BEGIN Data in this exercise

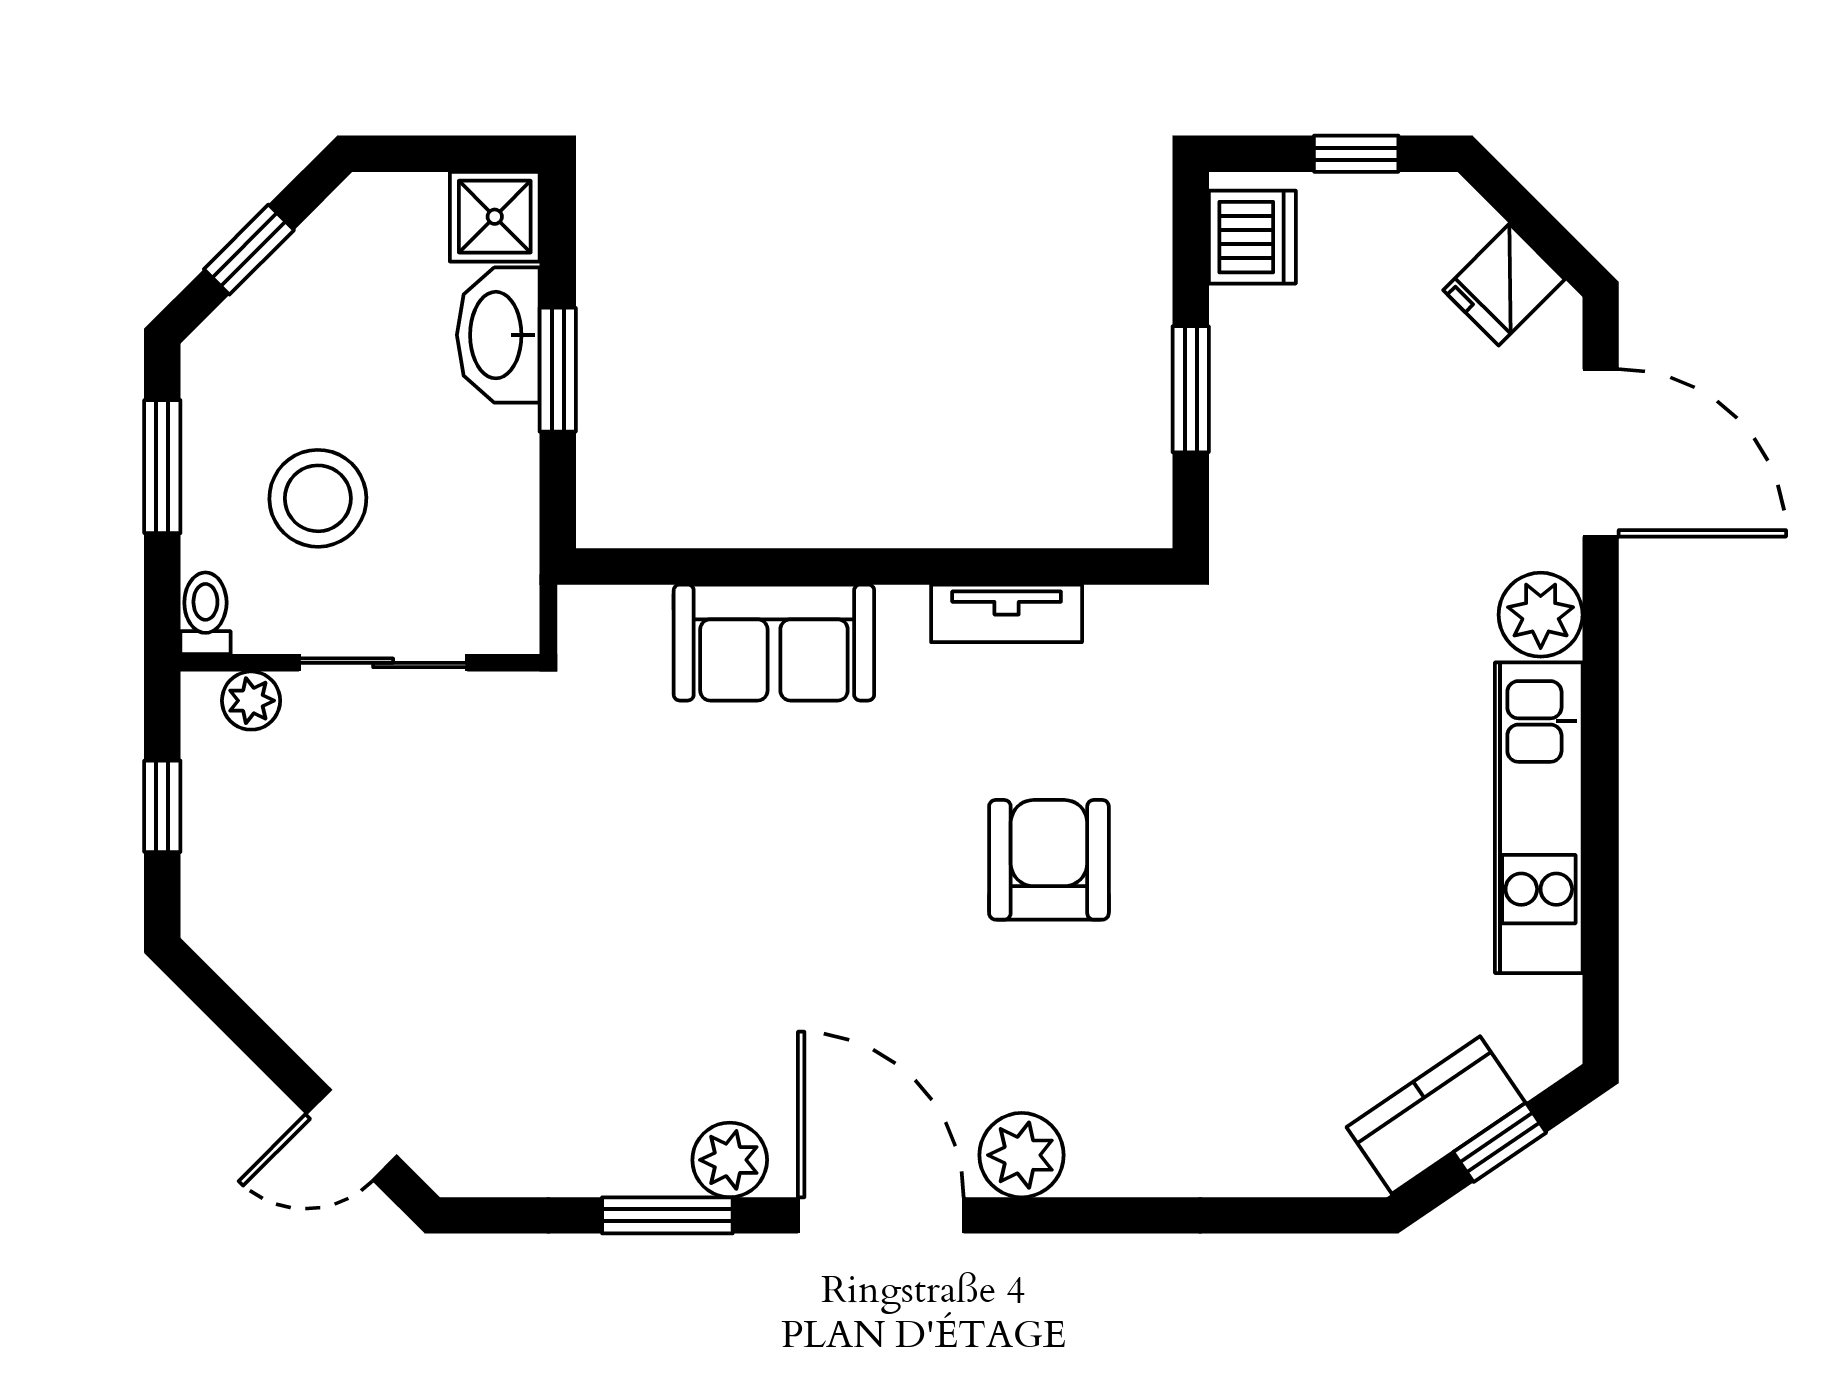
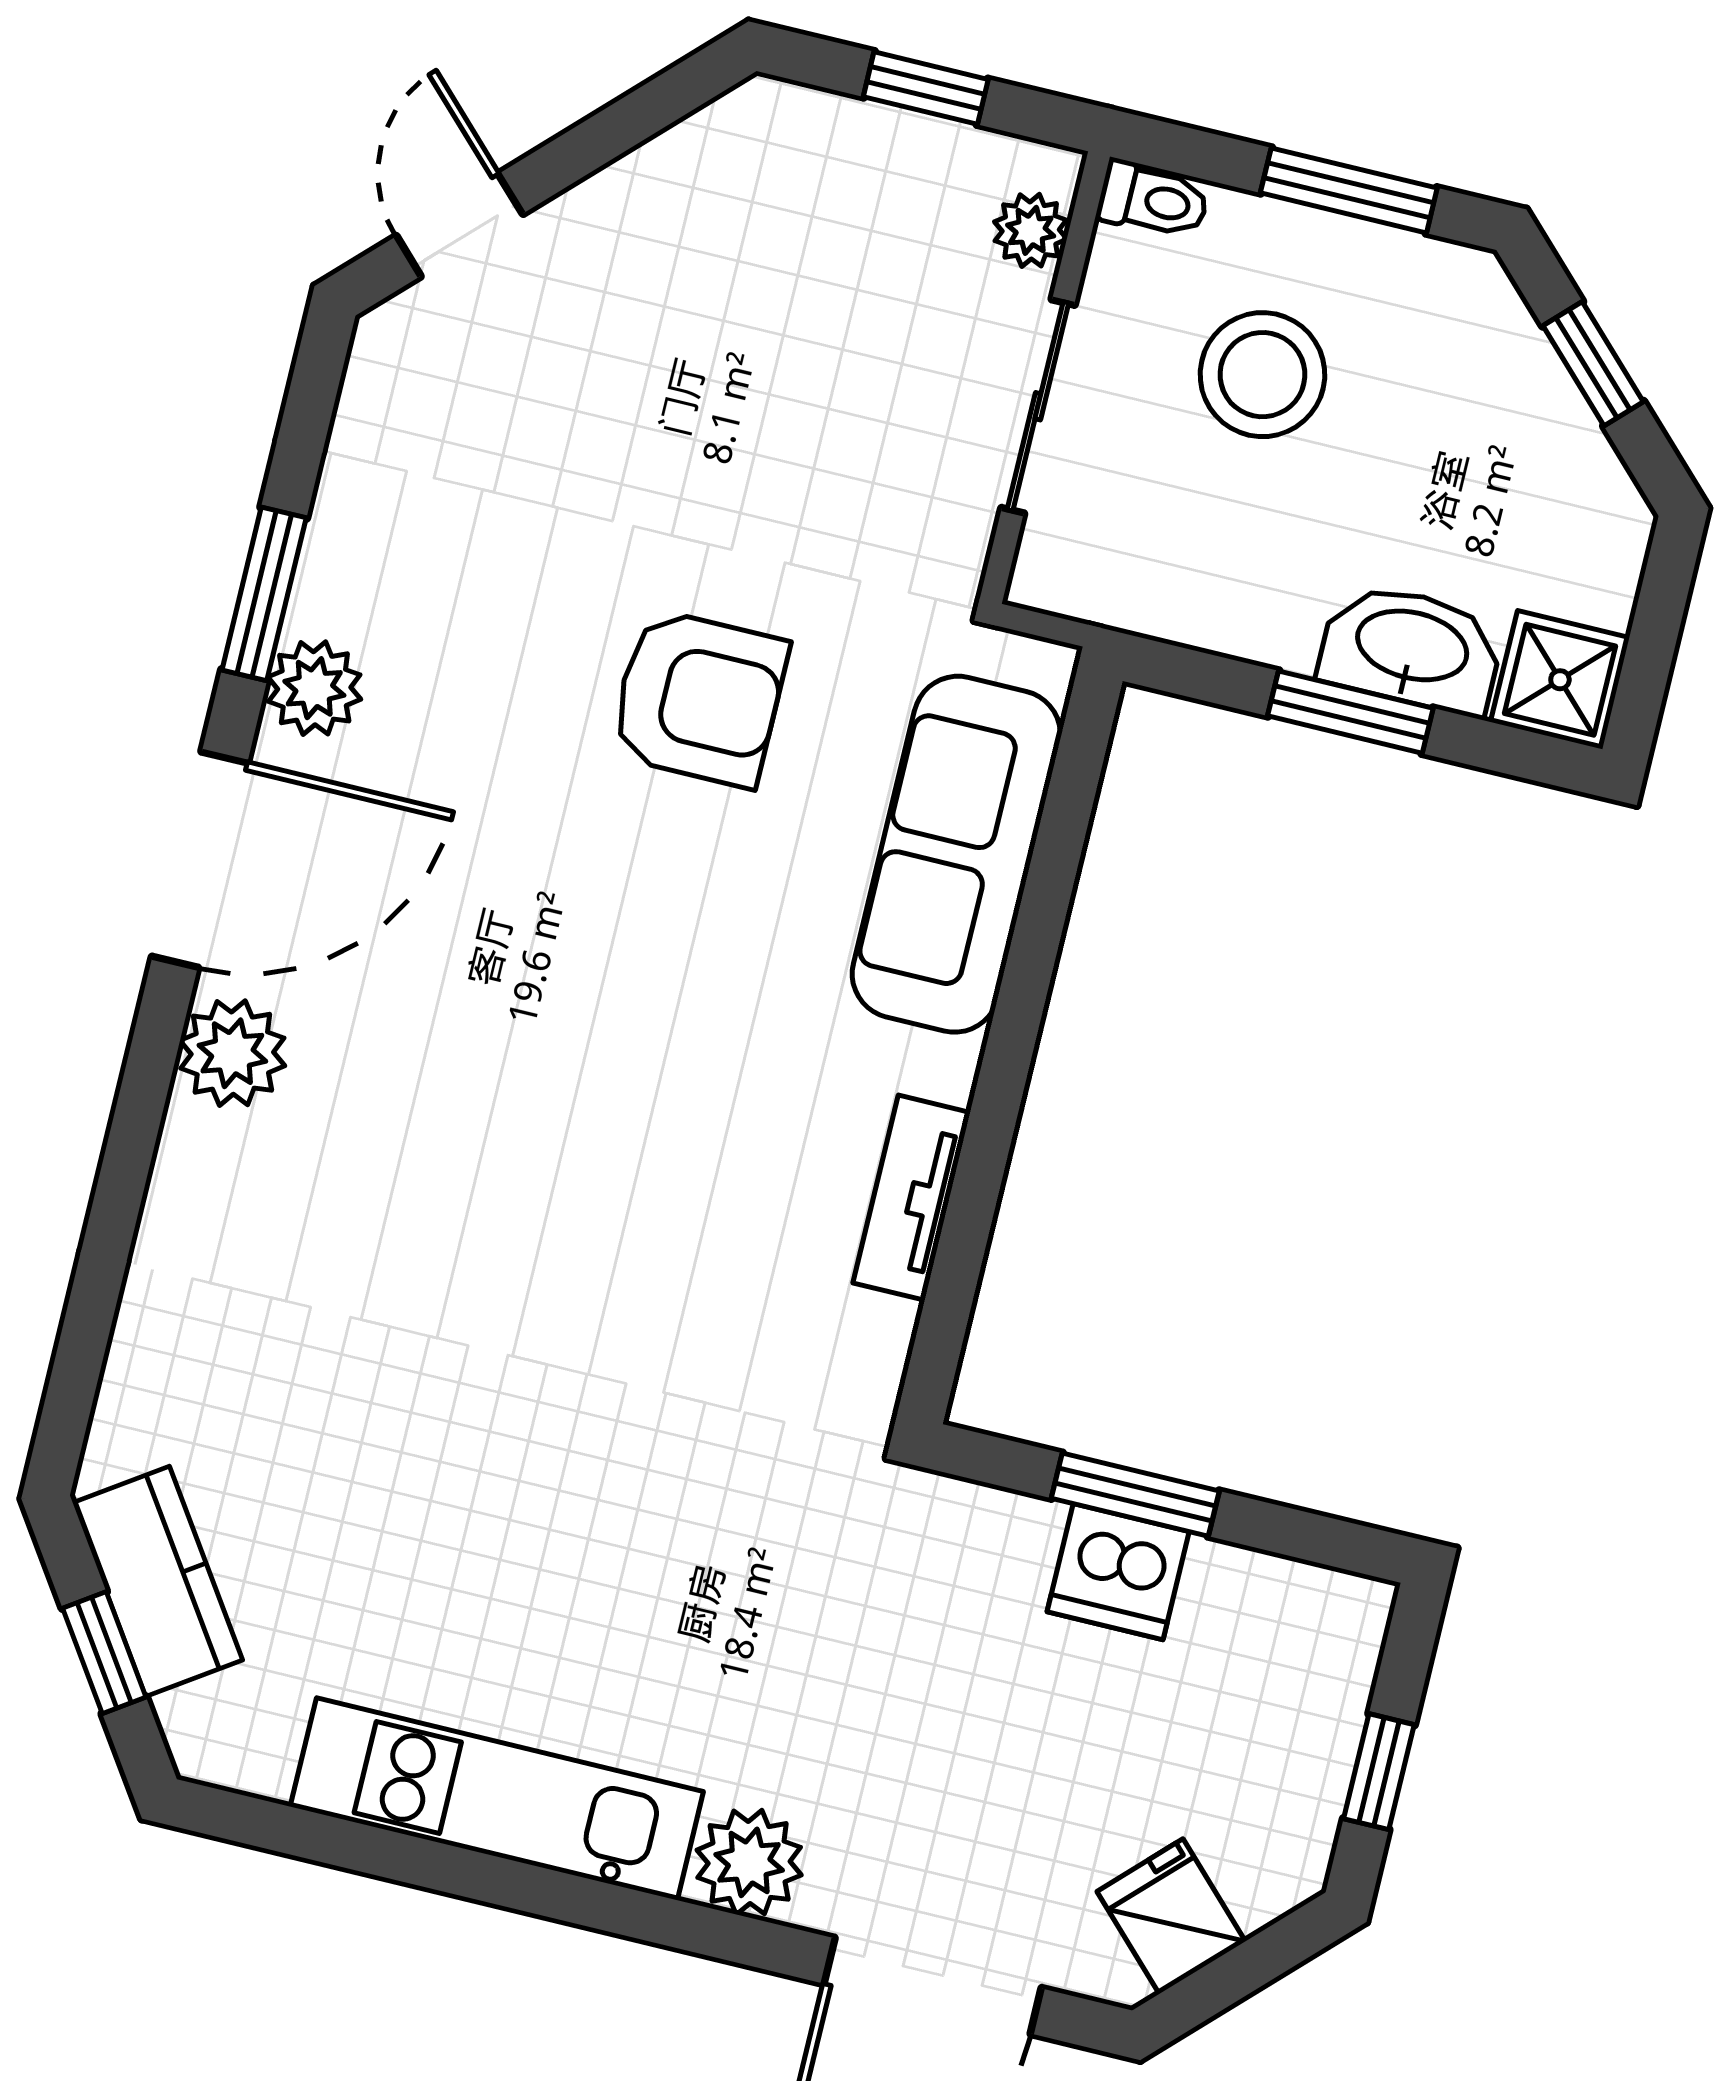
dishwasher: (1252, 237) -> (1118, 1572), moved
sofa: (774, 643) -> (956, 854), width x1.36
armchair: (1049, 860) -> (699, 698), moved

END Data in this exercise
BEGIN Data in this exercise

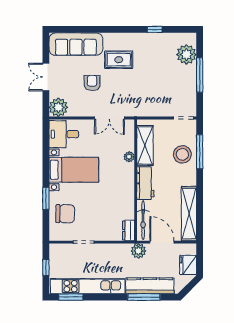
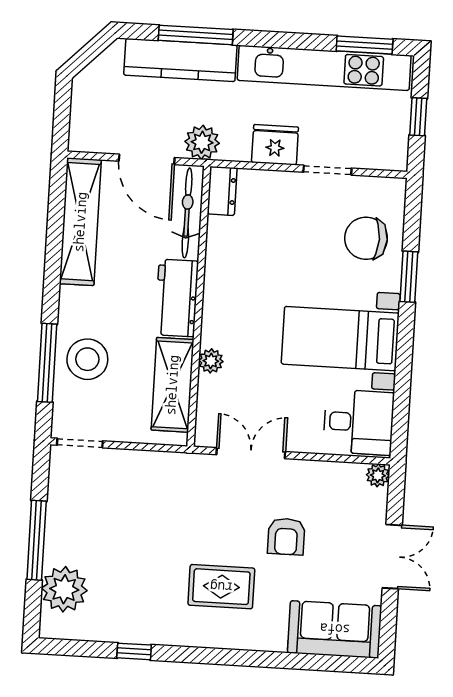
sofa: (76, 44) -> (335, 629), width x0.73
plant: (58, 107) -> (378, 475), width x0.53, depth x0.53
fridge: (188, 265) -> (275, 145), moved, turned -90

END Data in this exercise

- _Request_
Within the listing above, give again exactly every line from the line with "sofa: (774, 643) -> (956, 854), width x1.36" through the line with "armchair: (1049, 860) -> (699, 698), moved", both included, and no other line.

- _Result for this task_
sofa: (774, 643) -> (956, 854), width x1.36
armchair: (1049, 860) -> (699, 698), moved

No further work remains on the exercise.